# DATA IN THIS EXERCISE
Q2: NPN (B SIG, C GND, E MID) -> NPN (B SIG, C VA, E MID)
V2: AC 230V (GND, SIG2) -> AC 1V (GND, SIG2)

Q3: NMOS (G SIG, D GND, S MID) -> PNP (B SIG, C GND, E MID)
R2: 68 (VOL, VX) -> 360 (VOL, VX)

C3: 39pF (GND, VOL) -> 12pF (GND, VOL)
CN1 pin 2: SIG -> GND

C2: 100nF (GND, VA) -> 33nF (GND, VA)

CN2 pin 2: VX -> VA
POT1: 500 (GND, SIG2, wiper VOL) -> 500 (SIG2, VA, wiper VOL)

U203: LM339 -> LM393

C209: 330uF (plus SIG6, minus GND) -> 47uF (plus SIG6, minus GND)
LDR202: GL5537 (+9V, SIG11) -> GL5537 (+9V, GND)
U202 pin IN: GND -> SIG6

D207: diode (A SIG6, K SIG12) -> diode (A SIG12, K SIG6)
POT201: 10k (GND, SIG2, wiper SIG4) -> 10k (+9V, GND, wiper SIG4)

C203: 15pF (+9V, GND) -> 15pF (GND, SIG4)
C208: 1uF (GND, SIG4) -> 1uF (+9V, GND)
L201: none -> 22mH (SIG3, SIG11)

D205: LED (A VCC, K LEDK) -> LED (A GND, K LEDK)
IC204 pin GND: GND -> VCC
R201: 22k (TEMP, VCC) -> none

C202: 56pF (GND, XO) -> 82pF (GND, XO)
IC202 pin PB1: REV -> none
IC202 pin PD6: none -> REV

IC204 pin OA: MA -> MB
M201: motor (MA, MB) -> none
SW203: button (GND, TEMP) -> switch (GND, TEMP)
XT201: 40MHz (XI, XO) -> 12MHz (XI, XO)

# THE TASK
Look over the material and return every line where the word "TEMP" is found.

# SOLUTION TO THIS TASK
R201: 22k (TEMP, VCC) -> none
SW203: button (GND, TEMP) -> switch (GND, TEMP)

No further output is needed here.